**What to do:** Only the pictures are to be dropped, and the rest of the data should be copied exactly.

======== The records ========

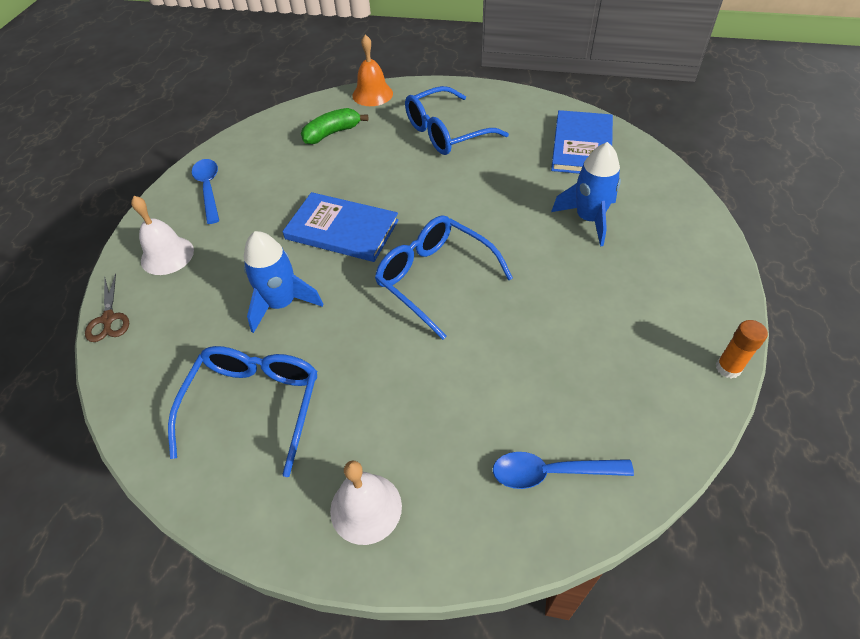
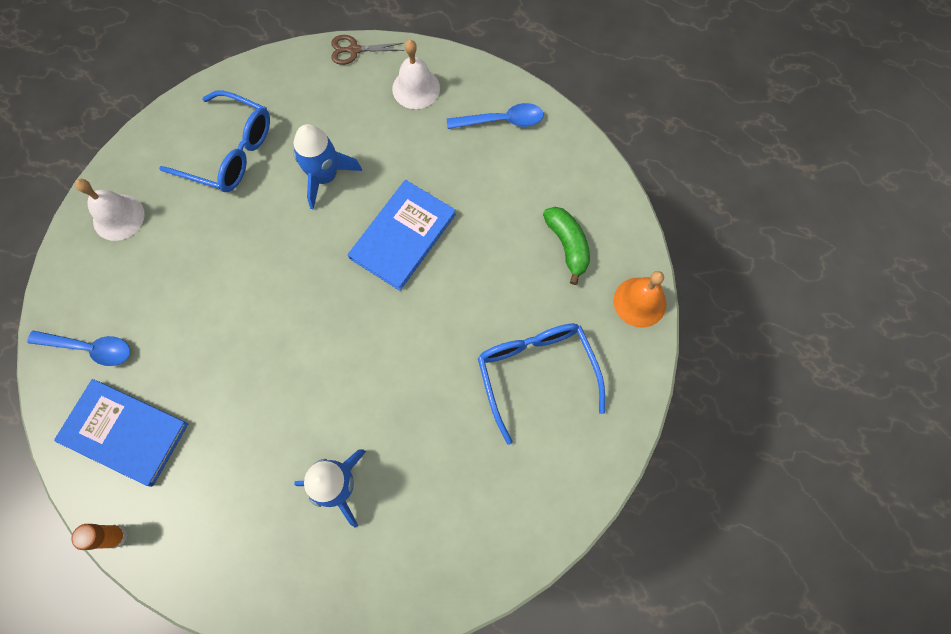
camera: 100 degrees right, 20 degrees up
(435, 279) = (309, 308): blue glasses -> none
(551, 472) = (90, 348): blue spoon -> blue spoon turned 90 degrees clockwise
(582, 146) = (466, 530): blue book -> blue book (124, 433)

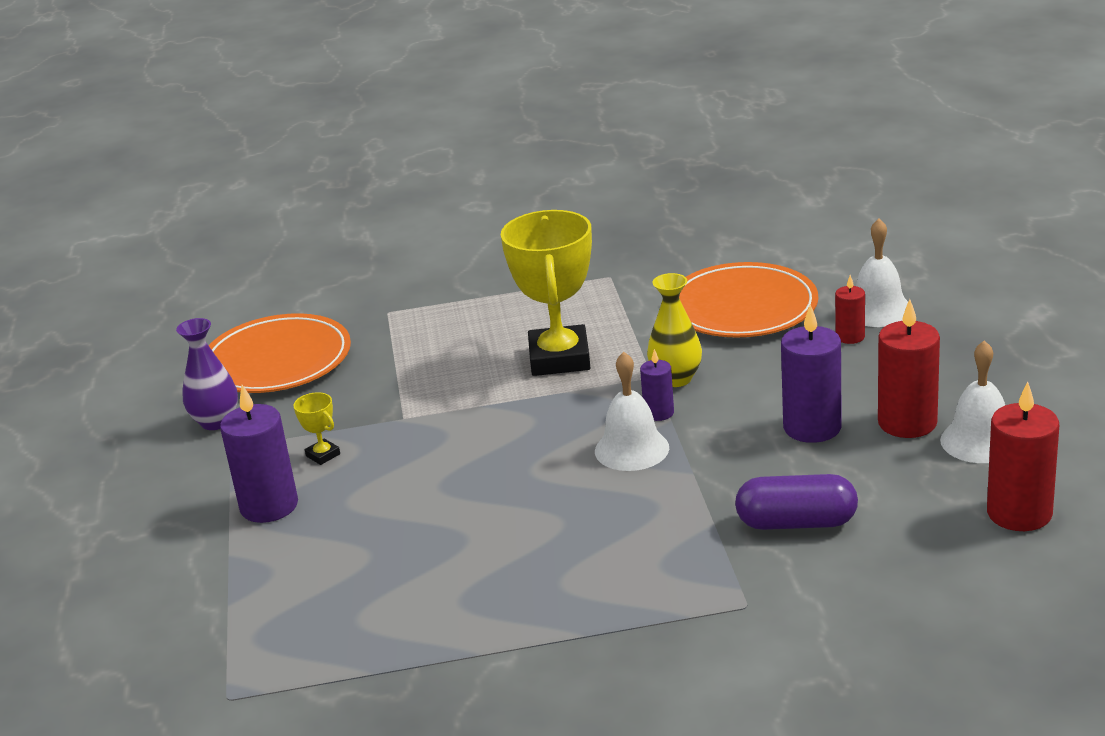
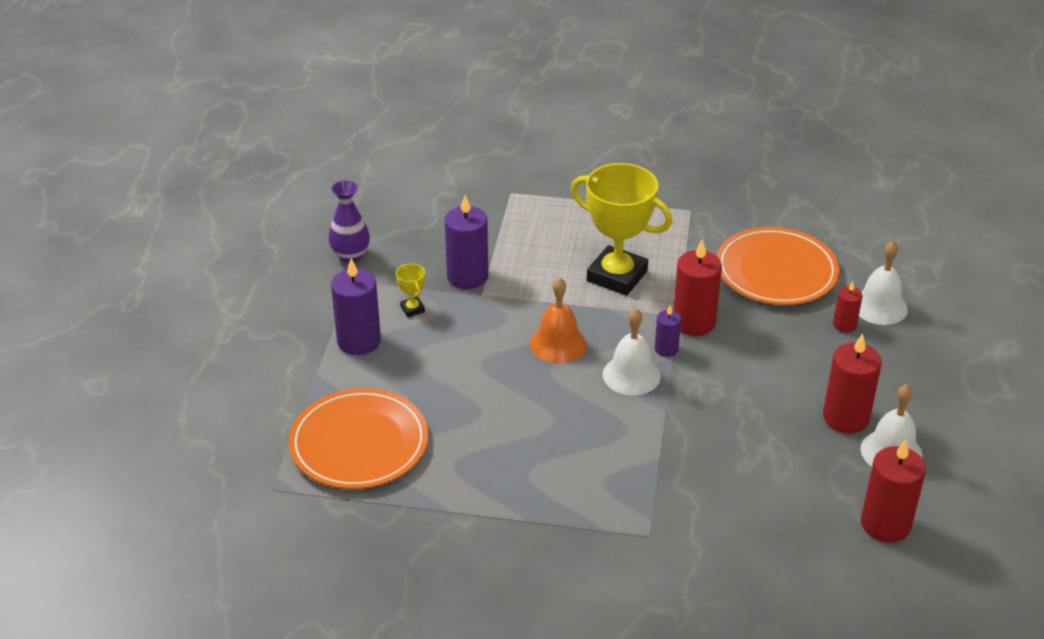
camera: 15 degrees right, 10 degrees up
(277, 361) = (414, 214): orange plate -> orange plate (359, 443)
(525, 442) = (558, 344): none -> orange bell
(559, 358) = (617, 276): yellow trophy -> yellow trophy turned 75 degrees counterclockwise
(676, 379) = (693, 322): yellow vase -> red candle
(796, 523) = (718, 478): purple capsule -> none
(812, 427) = (772, 399): purple candle -> purple candle (467, 276)

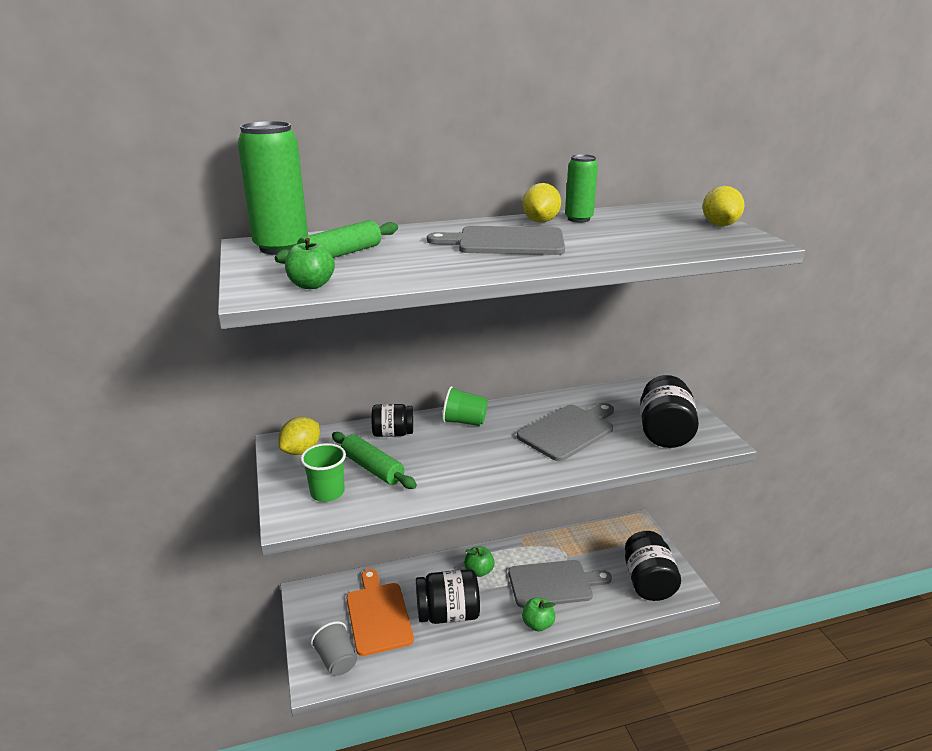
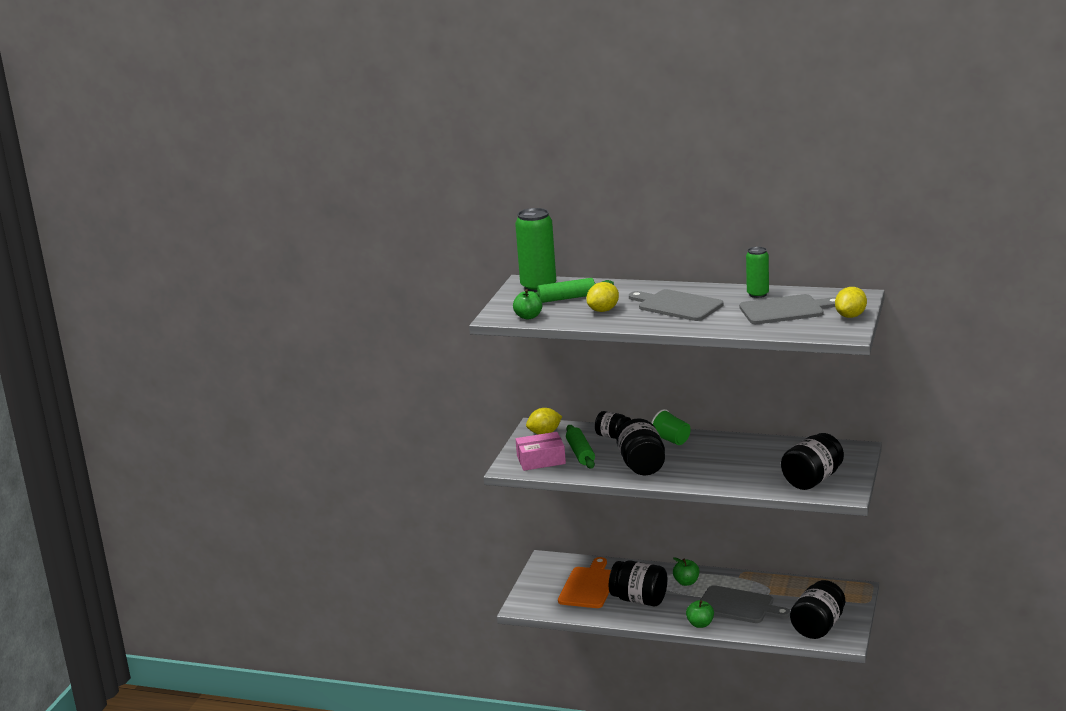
camera: 35 degrees right, 5 degrees down
(327, 492) = (541, 460): green cup -> pink box
(336, 660) = (541, 601): grey cup -> none
(465, 465) = (642, 466): none -> black jar
(540, 221) = (727, 292): yellow lemon -> yellow lemon (603, 310)
(568, 431) = (740, 463): grey cutting board -> grey cutting board (785, 310)

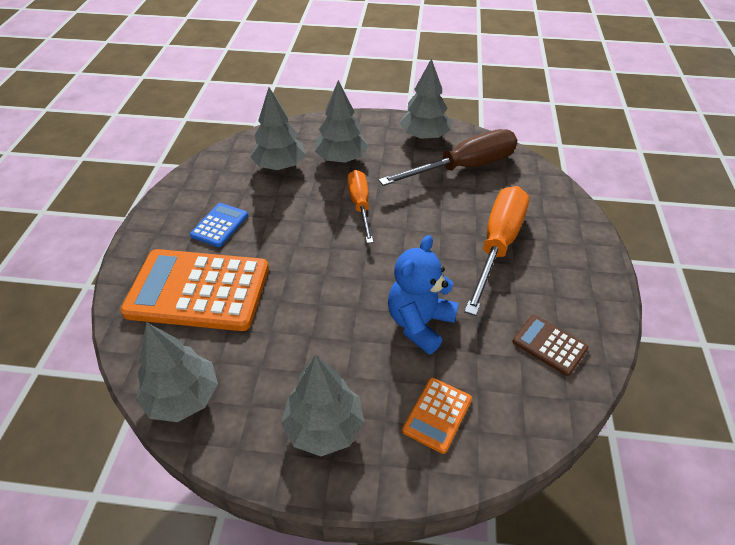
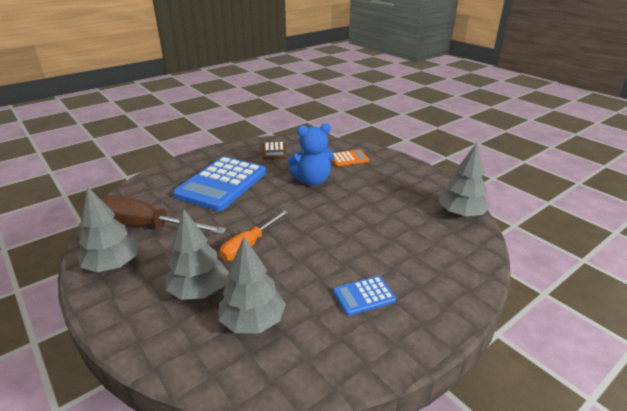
camera: 135 degrees left, 15 degrees down
(198, 290) = (417, 258): orange calculator -> none
(324, 427) = (399, 176): grey tree -> none
(497, 245) = (222, 184): orange screwdriver -> blue calculator

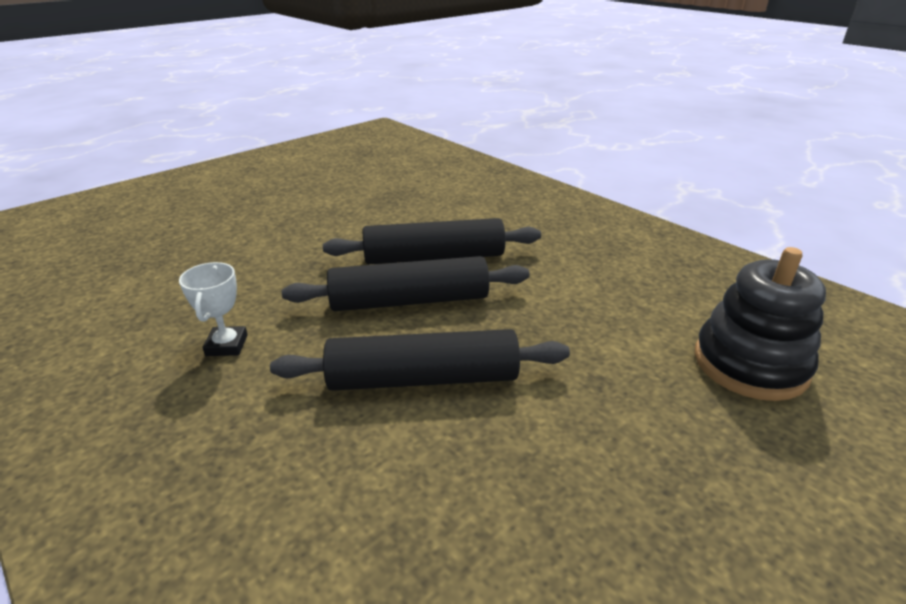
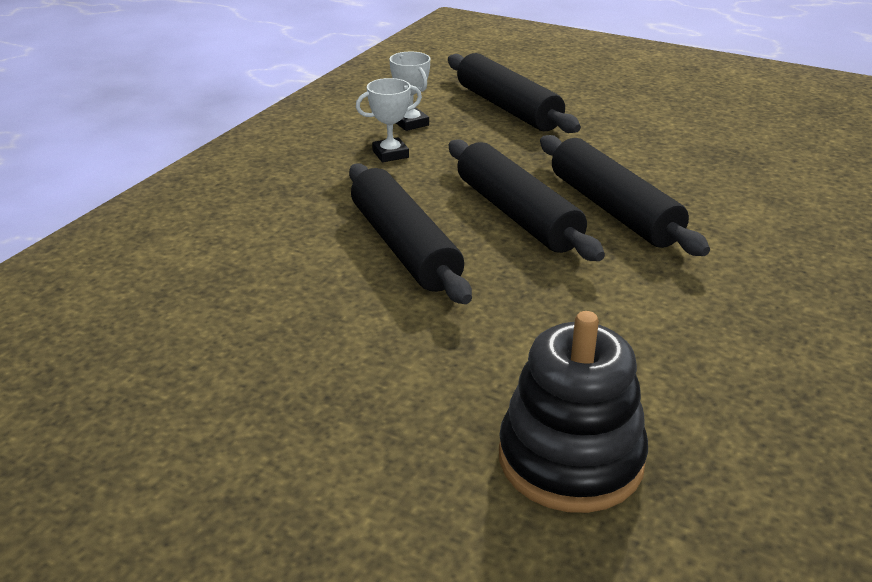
camera: 70 degrees right, 0 degrees up
(173, 316) = (411, 123): none -> white trophy
(213, 255) = (508, 108): none -> black rolling pin

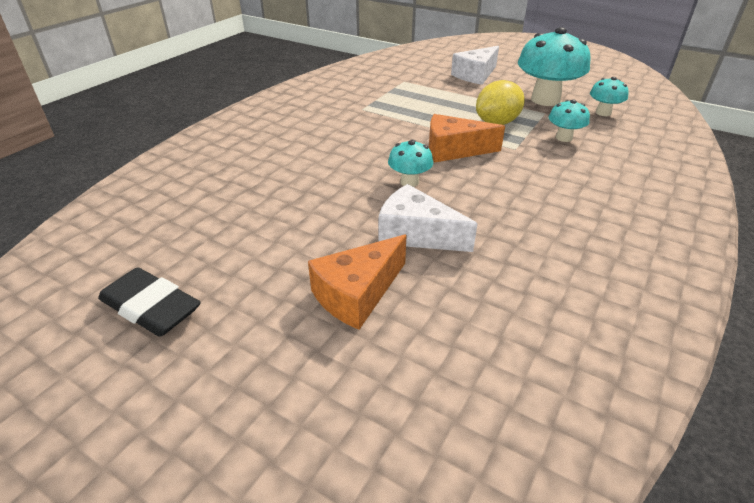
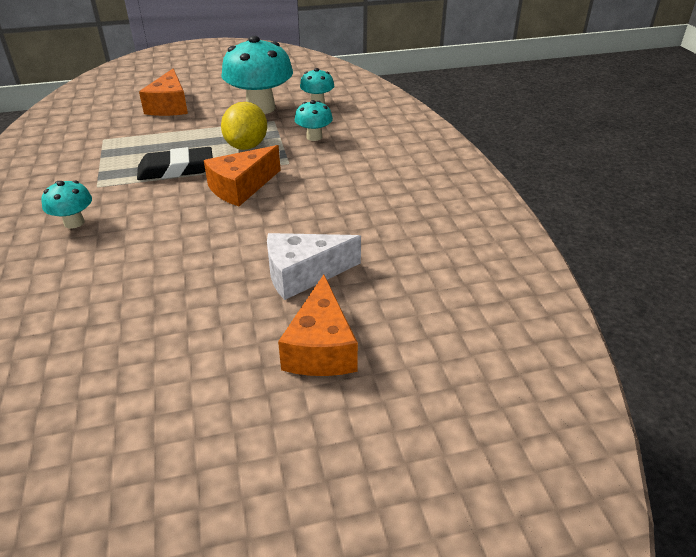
camera: 45 degrees left, 0 degrees up
(151, 308) = (154, 489): black eraser -> black eraser (176, 169)
(409, 182) = (240, 234): turquoise mushroom -> turquoise mushroom (74, 223)
(475, 75) = (169, 106): white cheese -> orange cheese

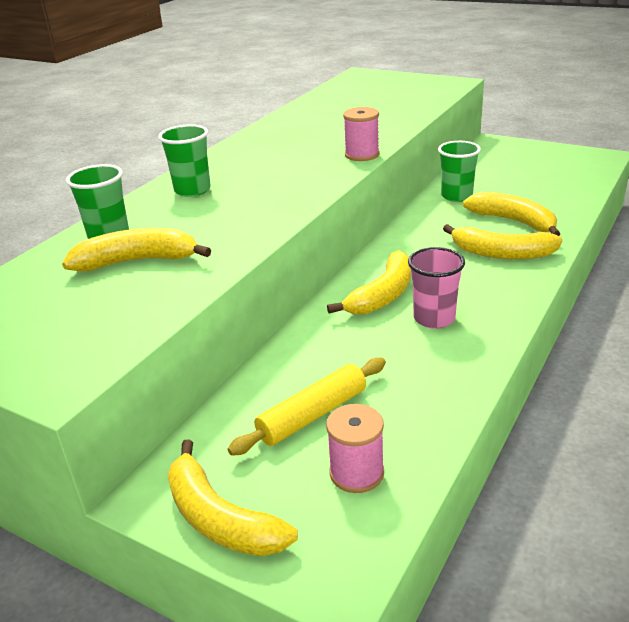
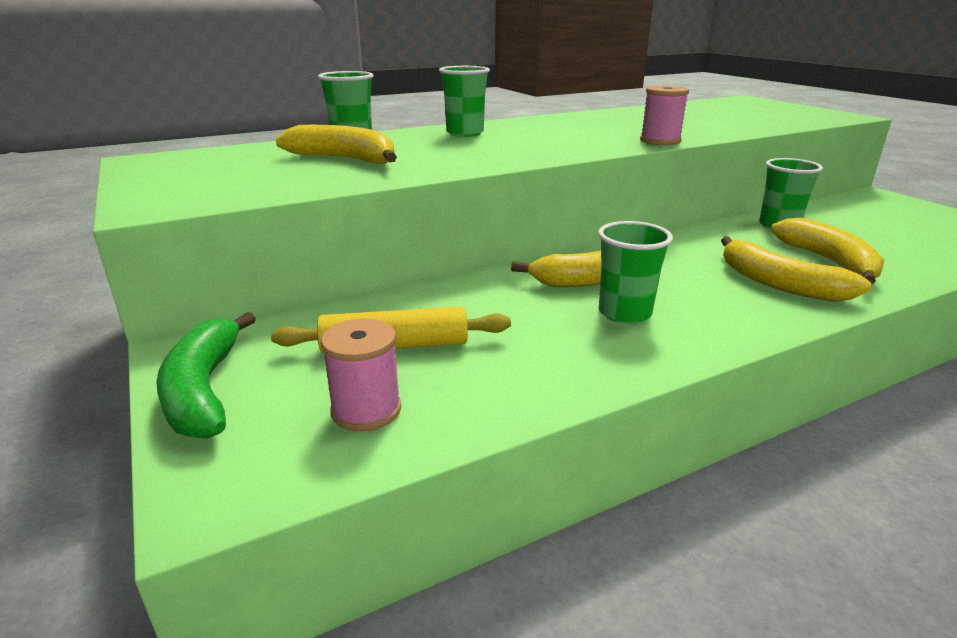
camera: 30 degrees right, 5 degrees down
(220, 518) = (204, 390): yellow banana -> green banana
(434, 318) = (624, 313): pink cup -> green cup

========

**Task result:**
camera: 100 degrees right, 20 degrees up
(435, 279) = (309, 308): blue glasses -> none
(551, 472) = (90, 348): blue spoon -> blue spoon turned 90 degrees clockwise
(582, 146) = (466, 530): blue book -> blue book (124, 433)

camera: 15 degrees right, 10 degrees up
(277, 361) = (414, 214): orange plate -> orange plate (359, 443)
(525, 442) = (558, 344): none -> orange bell
(559, 358) = (617, 276): yellow trophy -> yellow trophy turned 75 degrees counterclockwise
(676, 379) = (693, 322): yellow vase -> red candle
(796, 523) = (718, 478): purple capsule -> none
(812, 427) = (772, 399): purple candle -> purple candle (467, 276)

camera: 35 degrees right, 5 degrees down
(327, 492) = (541, 460): green cup -> pink box
(336, 660) = (541, 601): grey cup -> none
(465, 465) = (642, 466): none -> black jar
(540, 221) = (727, 292): yellow lemon -> yellow lemon (603, 310)
(568, 431) = (740, 463): grey cutting board -> grey cutting board (785, 310)

camera: 135 degrees left, 15 degrees down
(198, 290) = (417, 258): orange calculator -> none
(324, 427) = (399, 176): grey tree -> none
(497, 245) = (222, 184): orange screwdriver -> blue calculator

camera: 70 degrees right, 0 degrees up
(173, 316) = (411, 123): none -> white trophy
(213, 255) = (508, 108): none -> black rolling pin

camera: 45 degrees left, 0 degrees up
(151, 308) = (154, 489): black eraser -> black eraser (176, 169)
(409, 182) = (240, 234): turquoise mushroom -> turquoise mushroom (74, 223)
(475, 75) = (169, 106): white cheese -> orange cheese

camera: 30 degrees right, 5 degrees down
(220, 518) = (204, 390): yellow banana -> green banana
(434, 318) = (624, 313): pink cup -> green cup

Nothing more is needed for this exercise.